*** Opening of WORKING DATA ***

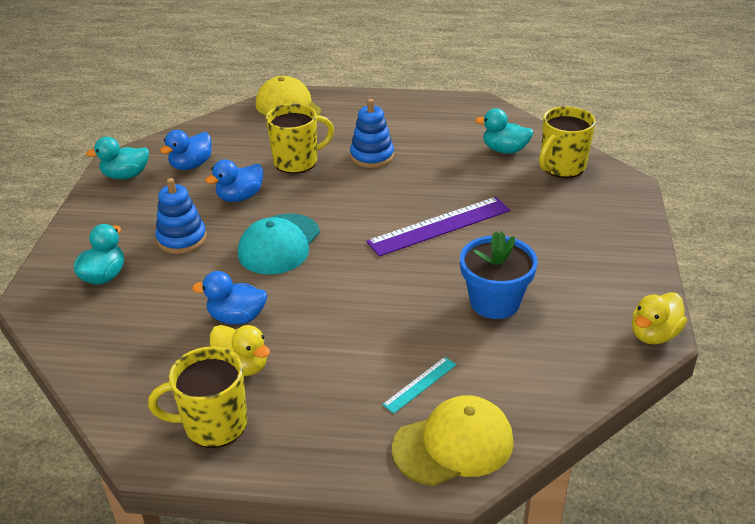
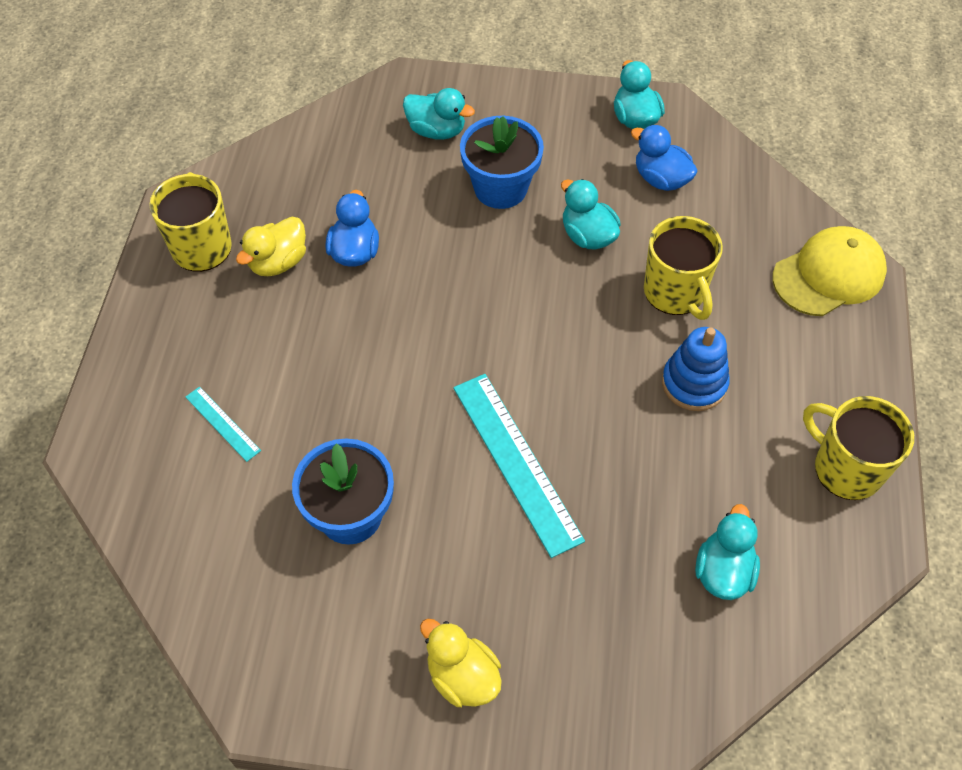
camera: 90 degrees right, 20 degrees up
(182, 239) = (500, 188): blue stacking toy -> blue flower pot
(240, 197) = (587, 236): blue duck -> turquoise duck
(279, 244) = (485, 282): turquoise cap -> none
(439, 226) = (516, 462): purple ruler -> turquoise ruler
(453, 444) = (131, 450): yellow cap -> none
(562, 167) = (675, 654): yellow mug -> yellow mug (845, 468)
(654, 334) = (263, 703): yellow duck -> yellow duck (462, 676)

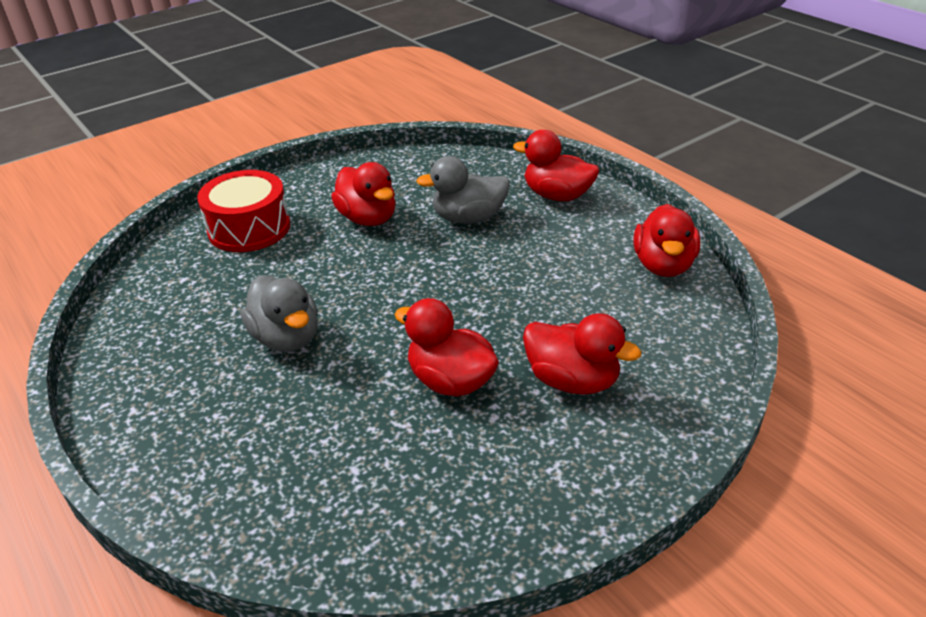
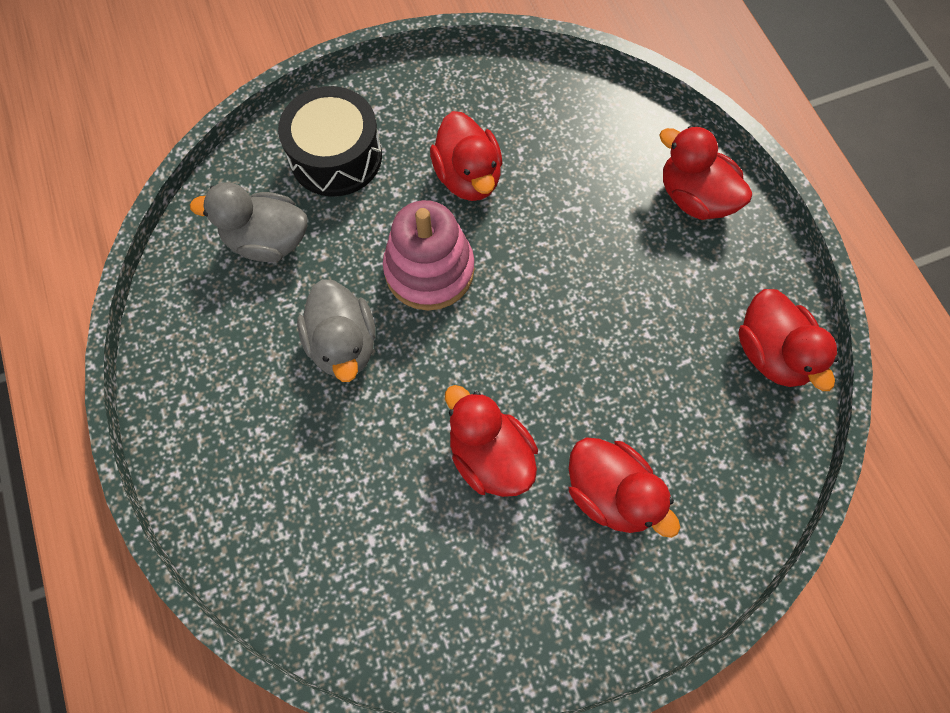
camera: 15 degrees right, 30 degrees up
(249, 228) = (336, 156): red drum -> black drum
(352, 276) = (429, 270): none -> pink stacking toy
(468, 218) = (580, 209): grey duck -> grey duck (267, 241)
(663, 265) = (771, 353): red duck -> red duck turned 45 degrees counterclockwise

*** Close of WORKING DATA ***

Return exactly, and only, the line containing "(468, 218) = (580, 209): grey" and every line after it through the end of the material.

SOLUTION TO THIS EXERCISE.
(468, 218) = (580, 209): grey duck -> grey duck (267, 241)
(663, 265) = (771, 353): red duck -> red duck turned 45 degrees counterclockwise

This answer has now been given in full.